● Exercise aim: Update the listing below by changing "Vivace" to "Allegro" and leaving every other line as it is. Omit the pictures from your answer.
· · ·
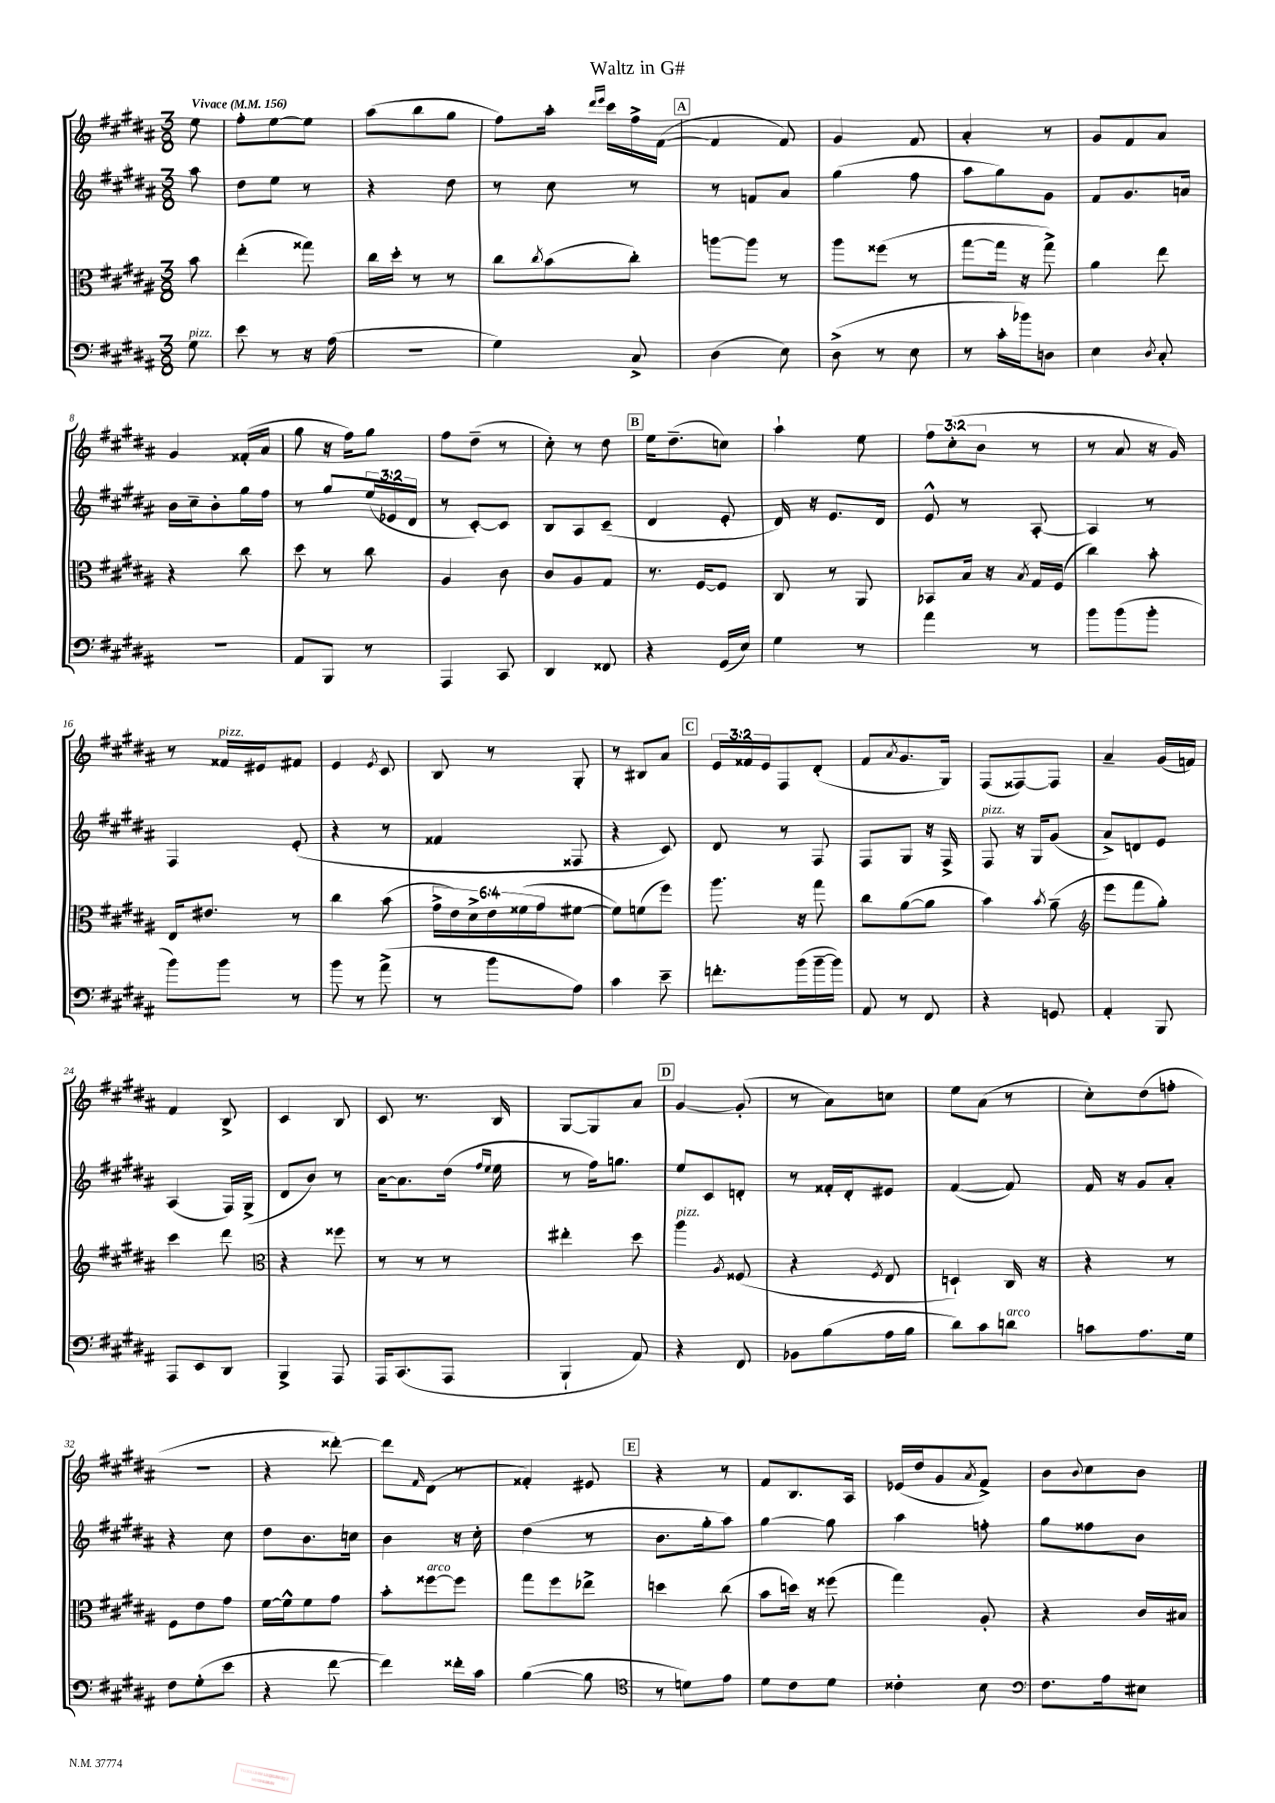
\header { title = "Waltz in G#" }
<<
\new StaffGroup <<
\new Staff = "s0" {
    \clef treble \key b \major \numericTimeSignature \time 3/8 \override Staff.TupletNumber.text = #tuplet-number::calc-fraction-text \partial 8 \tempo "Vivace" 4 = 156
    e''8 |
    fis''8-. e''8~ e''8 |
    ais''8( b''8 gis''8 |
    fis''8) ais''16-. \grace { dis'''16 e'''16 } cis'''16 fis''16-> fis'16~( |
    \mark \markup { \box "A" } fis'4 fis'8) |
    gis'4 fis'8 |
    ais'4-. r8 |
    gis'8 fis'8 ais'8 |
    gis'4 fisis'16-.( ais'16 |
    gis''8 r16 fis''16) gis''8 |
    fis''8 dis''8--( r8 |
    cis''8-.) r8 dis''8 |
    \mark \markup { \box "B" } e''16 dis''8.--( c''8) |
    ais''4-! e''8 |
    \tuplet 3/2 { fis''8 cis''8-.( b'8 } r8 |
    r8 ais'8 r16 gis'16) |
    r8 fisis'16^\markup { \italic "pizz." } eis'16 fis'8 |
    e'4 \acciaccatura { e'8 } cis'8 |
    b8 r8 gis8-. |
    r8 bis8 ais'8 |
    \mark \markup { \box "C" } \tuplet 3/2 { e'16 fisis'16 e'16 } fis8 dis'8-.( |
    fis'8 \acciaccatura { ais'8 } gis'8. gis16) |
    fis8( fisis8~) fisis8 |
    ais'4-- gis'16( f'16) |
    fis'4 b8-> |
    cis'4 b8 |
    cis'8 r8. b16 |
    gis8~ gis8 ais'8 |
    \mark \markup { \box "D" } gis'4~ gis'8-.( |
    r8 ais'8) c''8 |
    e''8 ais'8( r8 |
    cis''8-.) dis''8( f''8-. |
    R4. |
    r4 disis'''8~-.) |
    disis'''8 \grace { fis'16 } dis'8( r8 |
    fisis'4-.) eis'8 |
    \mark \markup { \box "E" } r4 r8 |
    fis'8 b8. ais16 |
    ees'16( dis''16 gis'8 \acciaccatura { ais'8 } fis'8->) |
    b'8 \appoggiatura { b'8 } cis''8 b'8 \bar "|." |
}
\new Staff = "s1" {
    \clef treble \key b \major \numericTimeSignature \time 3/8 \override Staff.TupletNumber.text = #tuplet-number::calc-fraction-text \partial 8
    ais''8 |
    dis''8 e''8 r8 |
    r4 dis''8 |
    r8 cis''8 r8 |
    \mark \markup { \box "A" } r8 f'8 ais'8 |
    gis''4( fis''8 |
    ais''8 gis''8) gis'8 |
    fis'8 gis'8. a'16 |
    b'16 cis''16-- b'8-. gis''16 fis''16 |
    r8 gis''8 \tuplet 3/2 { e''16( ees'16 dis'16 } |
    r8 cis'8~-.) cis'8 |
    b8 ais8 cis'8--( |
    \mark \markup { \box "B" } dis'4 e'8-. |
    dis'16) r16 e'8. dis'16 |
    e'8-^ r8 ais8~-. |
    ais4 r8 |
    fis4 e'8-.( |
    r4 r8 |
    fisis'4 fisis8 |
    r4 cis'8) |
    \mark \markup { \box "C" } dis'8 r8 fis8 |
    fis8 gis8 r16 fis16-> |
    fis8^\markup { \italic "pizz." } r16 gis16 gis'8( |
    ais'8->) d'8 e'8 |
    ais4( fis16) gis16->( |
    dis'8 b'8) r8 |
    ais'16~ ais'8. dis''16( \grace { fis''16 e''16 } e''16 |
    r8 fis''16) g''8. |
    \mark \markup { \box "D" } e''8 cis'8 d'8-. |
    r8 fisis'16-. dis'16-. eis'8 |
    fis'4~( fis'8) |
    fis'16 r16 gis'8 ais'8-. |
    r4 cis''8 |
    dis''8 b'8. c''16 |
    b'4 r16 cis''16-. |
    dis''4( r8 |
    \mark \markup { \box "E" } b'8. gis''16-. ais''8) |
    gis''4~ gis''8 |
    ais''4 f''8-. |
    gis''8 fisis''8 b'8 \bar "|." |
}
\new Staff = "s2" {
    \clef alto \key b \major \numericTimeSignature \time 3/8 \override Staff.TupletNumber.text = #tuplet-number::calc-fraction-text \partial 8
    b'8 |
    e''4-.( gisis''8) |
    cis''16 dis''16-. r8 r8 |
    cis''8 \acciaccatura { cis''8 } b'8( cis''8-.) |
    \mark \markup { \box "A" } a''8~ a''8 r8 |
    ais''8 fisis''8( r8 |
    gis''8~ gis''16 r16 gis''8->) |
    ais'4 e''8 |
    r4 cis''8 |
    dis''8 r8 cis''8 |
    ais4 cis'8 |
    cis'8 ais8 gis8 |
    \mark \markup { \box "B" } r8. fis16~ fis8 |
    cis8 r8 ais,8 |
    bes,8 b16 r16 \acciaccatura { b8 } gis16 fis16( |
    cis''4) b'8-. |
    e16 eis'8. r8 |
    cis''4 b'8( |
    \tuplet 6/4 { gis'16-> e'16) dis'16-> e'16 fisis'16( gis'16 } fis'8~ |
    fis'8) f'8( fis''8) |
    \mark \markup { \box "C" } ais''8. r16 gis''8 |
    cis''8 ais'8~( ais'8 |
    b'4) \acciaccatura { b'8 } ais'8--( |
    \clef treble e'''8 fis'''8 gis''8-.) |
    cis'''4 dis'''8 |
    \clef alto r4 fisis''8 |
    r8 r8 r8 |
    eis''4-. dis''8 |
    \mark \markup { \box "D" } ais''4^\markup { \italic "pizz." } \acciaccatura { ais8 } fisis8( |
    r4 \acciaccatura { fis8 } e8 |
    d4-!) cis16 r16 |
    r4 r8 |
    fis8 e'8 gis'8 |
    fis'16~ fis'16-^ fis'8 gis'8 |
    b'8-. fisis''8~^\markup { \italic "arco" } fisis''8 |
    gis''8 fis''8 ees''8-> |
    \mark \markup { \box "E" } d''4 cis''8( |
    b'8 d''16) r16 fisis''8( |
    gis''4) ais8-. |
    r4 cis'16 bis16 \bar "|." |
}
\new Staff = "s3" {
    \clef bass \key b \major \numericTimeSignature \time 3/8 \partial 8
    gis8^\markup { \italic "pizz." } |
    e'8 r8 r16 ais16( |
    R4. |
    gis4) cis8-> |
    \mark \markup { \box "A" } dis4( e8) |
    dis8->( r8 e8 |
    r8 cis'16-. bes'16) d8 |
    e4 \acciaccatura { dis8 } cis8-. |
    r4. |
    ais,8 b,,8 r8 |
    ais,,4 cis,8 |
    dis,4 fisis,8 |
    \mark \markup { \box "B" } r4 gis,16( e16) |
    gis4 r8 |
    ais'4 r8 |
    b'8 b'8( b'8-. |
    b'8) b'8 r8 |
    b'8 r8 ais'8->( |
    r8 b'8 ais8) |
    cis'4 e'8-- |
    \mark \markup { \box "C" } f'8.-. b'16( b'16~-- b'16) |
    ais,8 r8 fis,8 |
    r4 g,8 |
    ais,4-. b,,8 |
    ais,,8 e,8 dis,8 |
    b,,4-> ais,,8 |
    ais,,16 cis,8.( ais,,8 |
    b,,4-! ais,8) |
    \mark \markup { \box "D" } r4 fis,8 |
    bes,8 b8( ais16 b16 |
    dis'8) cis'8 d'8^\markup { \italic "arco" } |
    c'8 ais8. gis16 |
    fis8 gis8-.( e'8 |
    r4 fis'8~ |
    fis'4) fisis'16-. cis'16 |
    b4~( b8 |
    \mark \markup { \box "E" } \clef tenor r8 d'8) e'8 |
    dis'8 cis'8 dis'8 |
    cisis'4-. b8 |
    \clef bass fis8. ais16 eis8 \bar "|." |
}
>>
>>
· · ·
● Solution:
\header { title = "Waltz in G#" }
<<
\new StaffGroup <<
\new Staff = "s0" {
    \clef treble \key b \major \numericTimeSignature \time 3/8 \override Staff.TupletNumber.text = #tuplet-number::calc-fraction-text \partial 8 \tempo "Allegro" 4 = 156
    e''8 |
    fis''8-. e''8~ e''8 |
    ais''8( b''8 gis''8 |
    fis''8) ais''16-. \grace { dis'''16 e'''16 } cis'''16 fis''16-> fis'16~( |
    \mark \markup { \box "A" } fis'4 fis'8) |
    gis'4 fis'8 |
    ais'4-. r8 |
    gis'8 fis'8 ais'8 |
    gis'4 fisis'16-.( ais'16 |
    gis''8 r16 fis''16) gis''8 |
    fis''8 dis''8--( r8 |
    cis''8-.) r8 dis''8 |
    \mark \markup { \box "B" } e''16 dis''8.--( c''8) |
    ais''4-! e''8 |
    \tuplet 3/2 { fis''8 cis''8-.( b'8 } r8 |
    r8 ais'8 r16 gis'16) |
    r8 fisis'16^\markup { \italic "pizz." } eis'16 fis'8 |
    e'4 \acciaccatura { e'8 } cis'8 |
    b8 r8 gis8-. |
    r8 bis8 ais'8 |
    \mark \markup { \box "C" } \tuplet 3/2 { e'16 fisis'16 e'16 } fis8 dis'8-.( |
    fis'8 \acciaccatura { ais'8 } gis'8. gis16) |
    fis8( fisis8~) fisis8 |
    ais'4-- gis'16( f'16) |
    fis'4 b8-> |
    cis'4 b8 |
    cis'8 r8. b16 |
    gis8~ gis8 ais'8 |
    \mark \markup { \box "D" } gis'4~ gis'8-.( |
    r8 ais'8) c''8 |
    e''8 ais'8( r8 |
    cis''8-.) dis''8( f''8-. |
    R4. |
    r4 disis'''8~-.) |
    disis'''8 \grace { fis'16 } dis'8( r8 |
    fisis'4-.) eis'8 |
    \mark \markup { \box "E" } r4 r8 |
    fis'8 b8. ais16 |
    ees'16( dis''16 gis'8 \acciaccatura { ais'8 } fis'8->) |
    b'8 \appoggiatura { b'8 } cis''8 b'8 \bar "|." |
}
\new Staff = "s1" {
    \clef treble \key b \major \numericTimeSignature \time 3/8 \override Staff.TupletNumber.text = #tuplet-number::calc-fraction-text \partial 8
    ais''8 |
    dis''8 e''8 r8 |
    r4 dis''8 |
    r8 cis''8 r8 |
    \mark \markup { \box "A" } r8 f'8 ais'8 |
    gis''4( fis''8 |
    ais''8 gis''8) gis'8 |
    fis'8 gis'8. a'16 |
    b'16 cis''16-- b'8-. gis''16 fis''16 |
    r8 gis''8 \tuplet 3/2 { e''16( ees'16 dis'16 } |
    r8 cis'8~-.) cis'8 |
    b8 ais8 cis'8--( |
    \mark \markup { \box "B" } dis'4 e'8-. |
    dis'16) r16 e'8. dis'16 |
    e'8-^ r8 ais8~-. |
    ais4 r8 |
    fis4 e'8-.( |
    r4 r8 |
    fisis'4 fisis8 |
    r4 cis'8) |
    \mark \markup { \box "C" } dis'8 r8 fis8 |
    fis8 gis8 r16 fis16-> |
    fis8^\markup { \italic "pizz." } r16 gis16 gis'8( |
    ais'8->) d'8 e'8 |
    ais4( fis16) gis16->( |
    dis'8 b'8) r8 |
    ais'16~ ais'8. dis''16( \grace { fis''16 e''16 } e''16 |
    r8 fis''16) g''8. |
    \mark \markup { \box "D" } e''8 cis'8 d'8-. |
    r8 fisis'16-. dis'16-. eis'8 |
    fis'4~( fis'8) |
    fis'16 r16 gis'8 ais'8-. |
    r4 cis''8 |
    dis''8 b'8. c''16 |
    b'4 r16 cis''16-. |
    dis''4( r8 |
    \mark \markup { \box "E" } b'8. gis''16-. ais''8) |
    gis''4~ gis''8 |
    ais''4 f''8-. |
    gis''8 fisis''8 b'8 \bar "|." |
}
\new Staff = "s2" {
    \clef alto \key b \major \numericTimeSignature \time 3/8 \override Staff.TupletNumber.text = #tuplet-number::calc-fraction-text \partial 8
    b'8 |
    e''4-.( gisis''8) |
    cis''16 dis''16-. r8 r8 |
    cis''8 \acciaccatura { cis''8 } b'8( cis''8-.) |
    \mark \markup { \box "A" } a''8~ a''8 r8 |
    ais''8 fisis''8( r8 |
    gis''8~ gis''16 r16 gis''8->) |
    ais'4 e''8 |
    r4 cis''8 |
    dis''8 r8 cis''8 |
    ais4 cis'8 |
    cis'8 ais8 gis8 |
    \mark \markup { \box "B" } r8. fis16~ fis8 |
    cis8 r8 ais,8 |
    bes,8 b16 r16 \acciaccatura { b8 } gis16 fis16( |
    cis''4) b'8-. |
    e16 eis'8. r8 |
    cis''4 b'8( |
    \tuplet 6/4 { gis'16-> e'16) dis'16-> e'16 fisis'16( gis'16 } fis'8~ |
    fis'8) f'8( fis''8) |
    \mark \markup { \box "C" } ais''8. r16 gis''8 |
    cis''8 ais'8~( ais'8 |
    b'4) \acciaccatura { b'8 } ais'8--( |
    \clef treble e'''8 fis'''8 gis''8-.) |
    cis'''4 dis'''8 |
    \clef alto r4 fisis''8 |
    r8 r8 r8 |
    eis''4-. dis''8 |
    \mark \markup { \box "D" } ais''4^\markup { \italic "pizz." } \acciaccatura { ais8 } fisis8( |
    r4 \acciaccatura { fis8 } e8 |
    d4-!) cis16 r16 |
    r4 r8 |
    fis8 e'8 gis'8 |
    fis'16~ fis'16-^ fis'8 gis'8 |
    b'8-. fisis''8~^\markup { \italic "arco" } fisis''8 |
    gis''8 fis''8 ees''8-> |
    \mark \markup { \box "E" } d''4 cis''8( |
    b'8 d''16) r16 fisis''8( |
    gis''4) ais8-. |
    r4 cis'16 bis16 \bar "|." |
}
\new Staff = "s3" {
    \clef bass \key b \major \numericTimeSignature \time 3/8 \partial 8
    gis8^\markup { \italic "pizz." } |
    e'8 r8 r16 ais16( |
    R4. |
    gis4) cis8-> |
    \mark \markup { \box "A" } dis4( e8) |
    dis8->( r8 e8 |
    r8 cis'16-. bes'16) d8 |
    e4 \acciaccatura { dis8 } cis8-. |
    r4. |
    ais,8 b,,8 r8 |
    ais,,4 cis,8 |
    dis,4 fisis,8 |
    \mark \markup { \box "B" } r4 gis,16( e16) |
    gis4 r8 |
    ais'4 r8 |
    b'8 b'8( b'8-. |
    b'8) b'8 r8 |
    b'8 r8 ais'8->( |
    r8 b'8 ais8) |
    cis'4 e'8-- |
    \mark \markup { \box "C" } f'8.-. b'16( b'16~-- b'16) |
    ais,8 r8 fis,8 |
    r4 g,8 |
    ais,4-. b,,8 |
    ais,,8 e,8 dis,8 |
    b,,4-> ais,,8 |
    ais,,16 cis,8.( ais,,8 |
    b,,4-! ais,8) |
    \mark \markup { \box "D" } r4 fis,8 |
    bes,8 b8( ais16 b16 |
    dis'8) cis'8 d'8^\markup { \italic "arco" } |
    c'8 ais8. gis16 |
    fis8 gis8-.( e'8 |
    r4 fis'8~ |
    fis'4) fisis'16-. cis'16 |
    b4~( b8 |
    \mark \markup { \box "E" } \clef tenor r8 d'8) e'8 |
    dis'8 cis'8 dis'8 |
    cisis'4-. b8 |
    \clef bass fis8. ais16 eis8 \bar "|." |
}
>>
>>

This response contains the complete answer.